##### Excerpted data #####

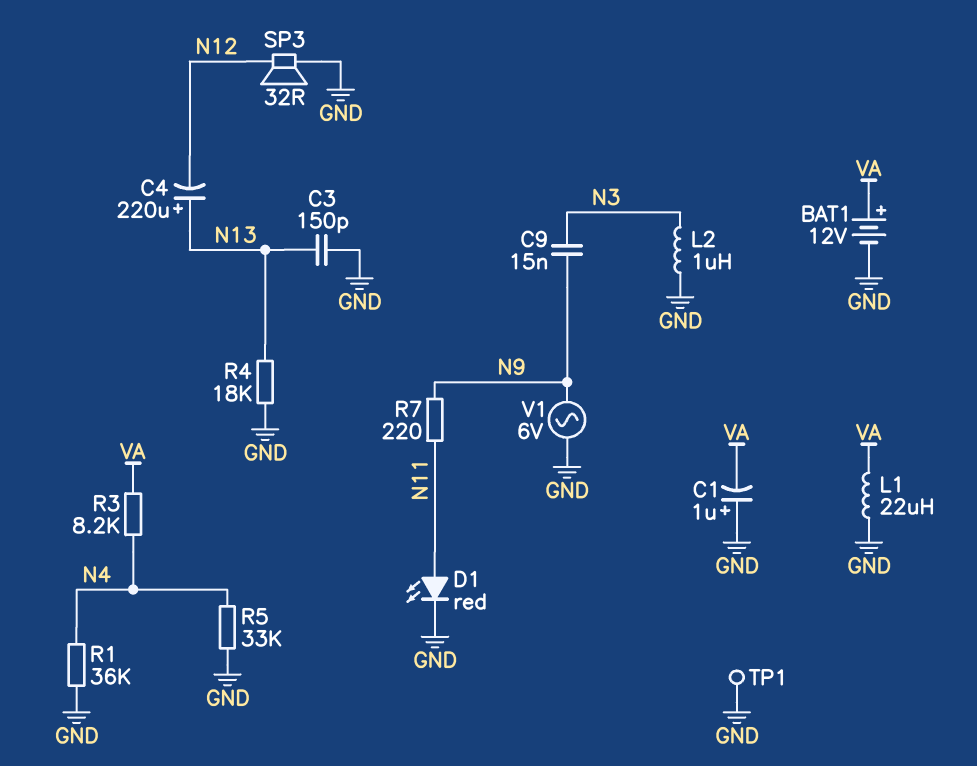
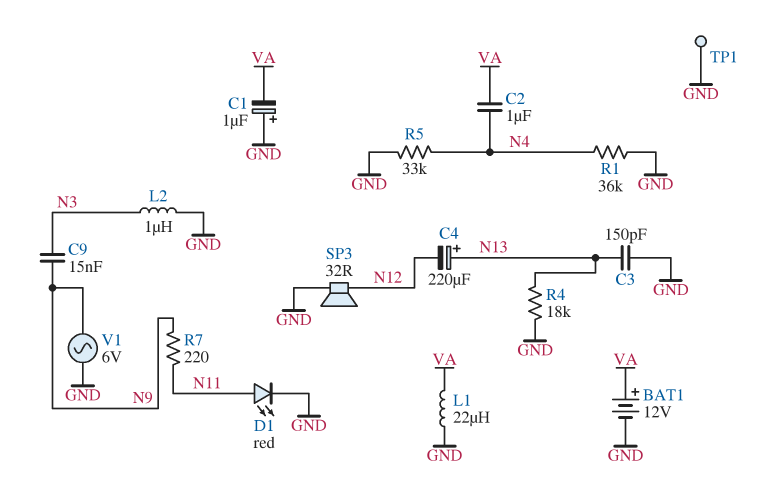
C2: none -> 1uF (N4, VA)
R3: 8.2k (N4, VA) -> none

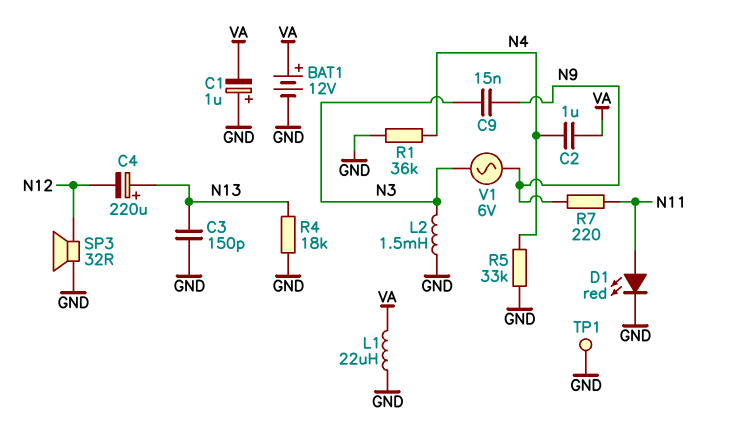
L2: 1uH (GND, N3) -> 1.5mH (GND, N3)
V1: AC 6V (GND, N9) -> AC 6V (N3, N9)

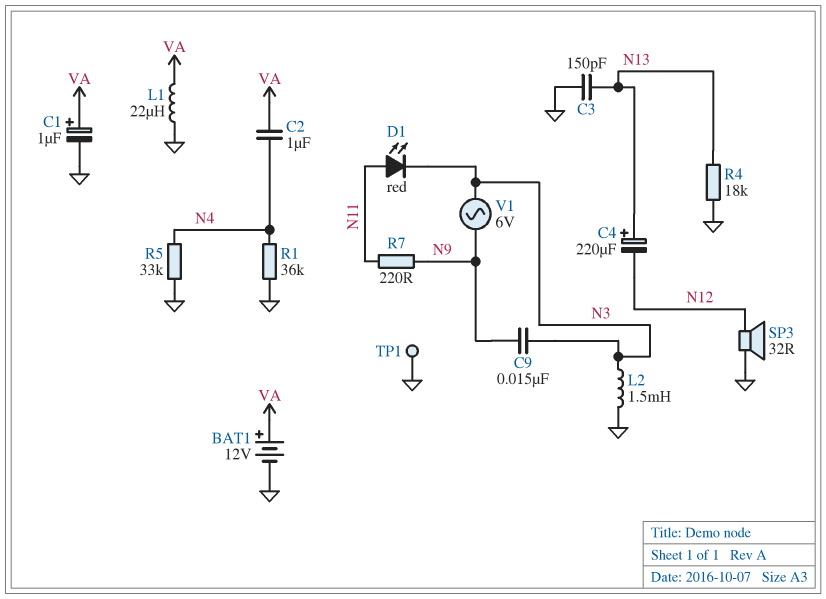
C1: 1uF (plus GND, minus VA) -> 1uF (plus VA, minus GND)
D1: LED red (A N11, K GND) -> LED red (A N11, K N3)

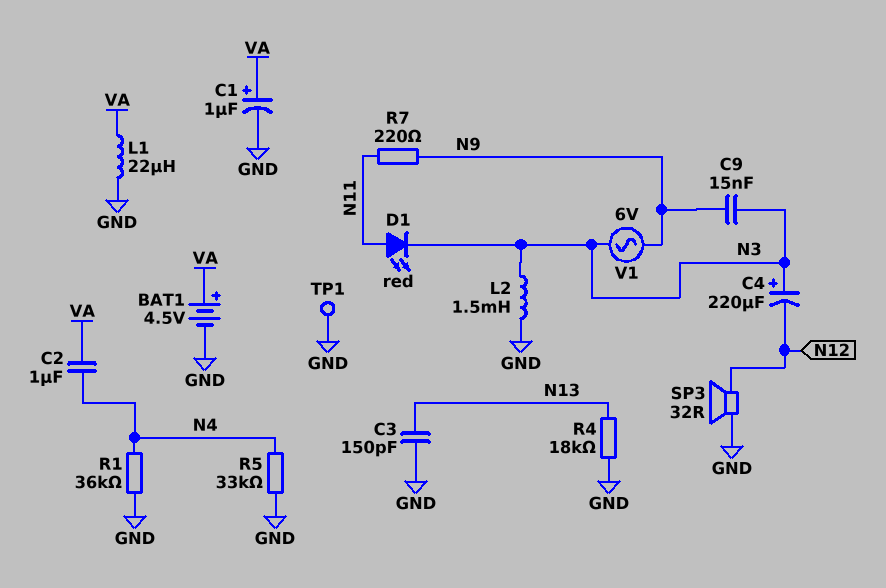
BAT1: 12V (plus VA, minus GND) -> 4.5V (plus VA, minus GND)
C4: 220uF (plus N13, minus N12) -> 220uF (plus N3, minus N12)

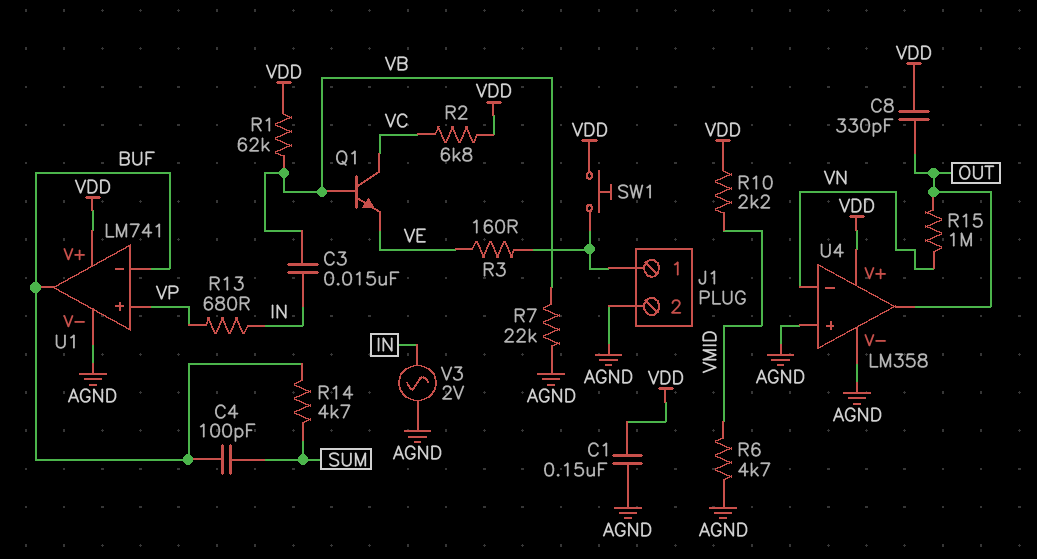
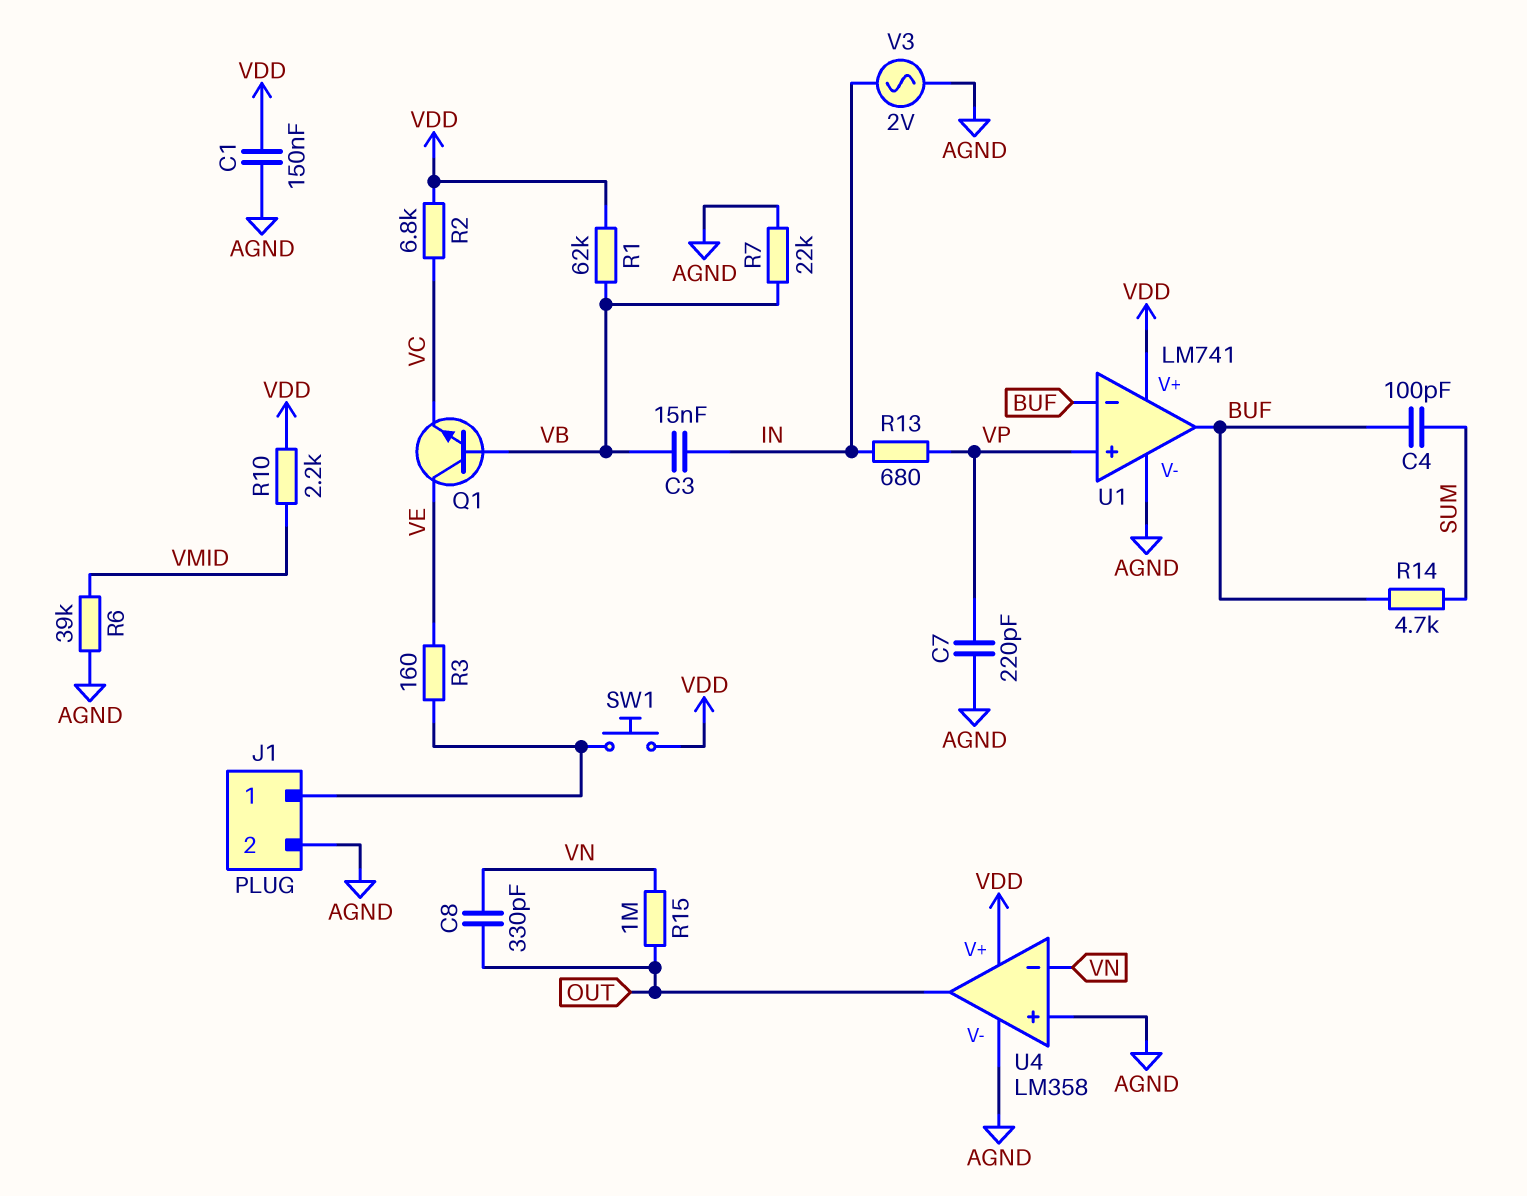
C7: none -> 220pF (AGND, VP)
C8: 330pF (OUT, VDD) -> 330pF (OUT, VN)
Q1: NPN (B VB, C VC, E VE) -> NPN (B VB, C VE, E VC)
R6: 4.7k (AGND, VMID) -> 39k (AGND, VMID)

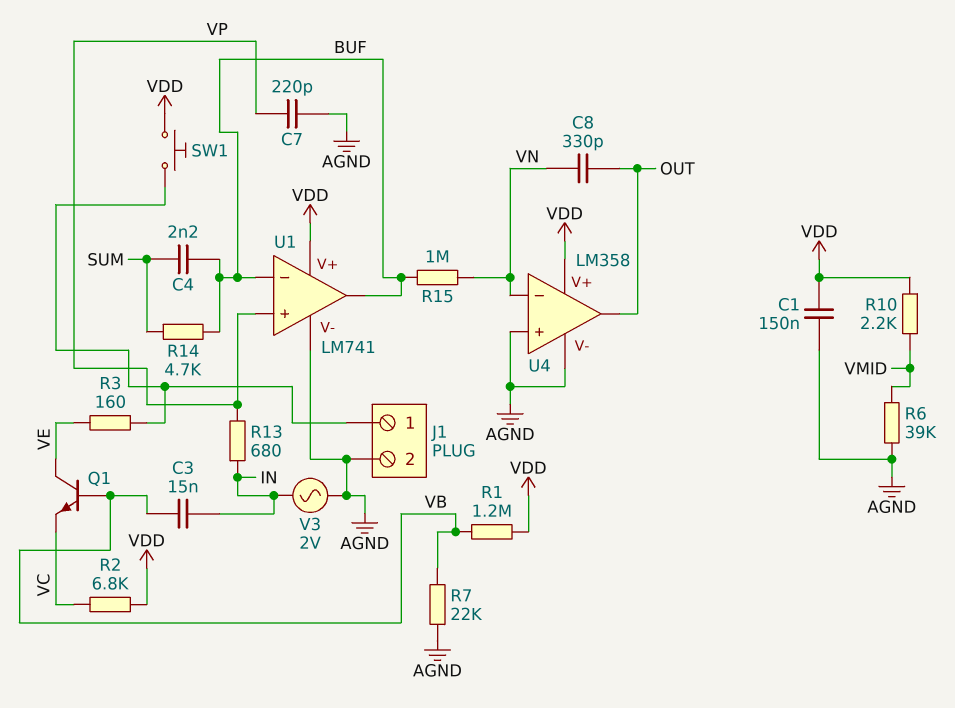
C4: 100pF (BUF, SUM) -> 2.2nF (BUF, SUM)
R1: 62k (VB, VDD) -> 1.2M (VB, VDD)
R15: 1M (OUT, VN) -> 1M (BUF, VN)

#####

Exercise objective
Your answer should be every line above that contains the word "plus".

Result
C1: 1uF (plus GND, minus VA) -> 1uF (plus VA, minus GND)
BAT1: 12V (plus VA, minus GND) -> 4.5V (plus VA, minus GND)
C4: 220uF (plus N13, minus N12) -> 220uF (plus N3, minus N12)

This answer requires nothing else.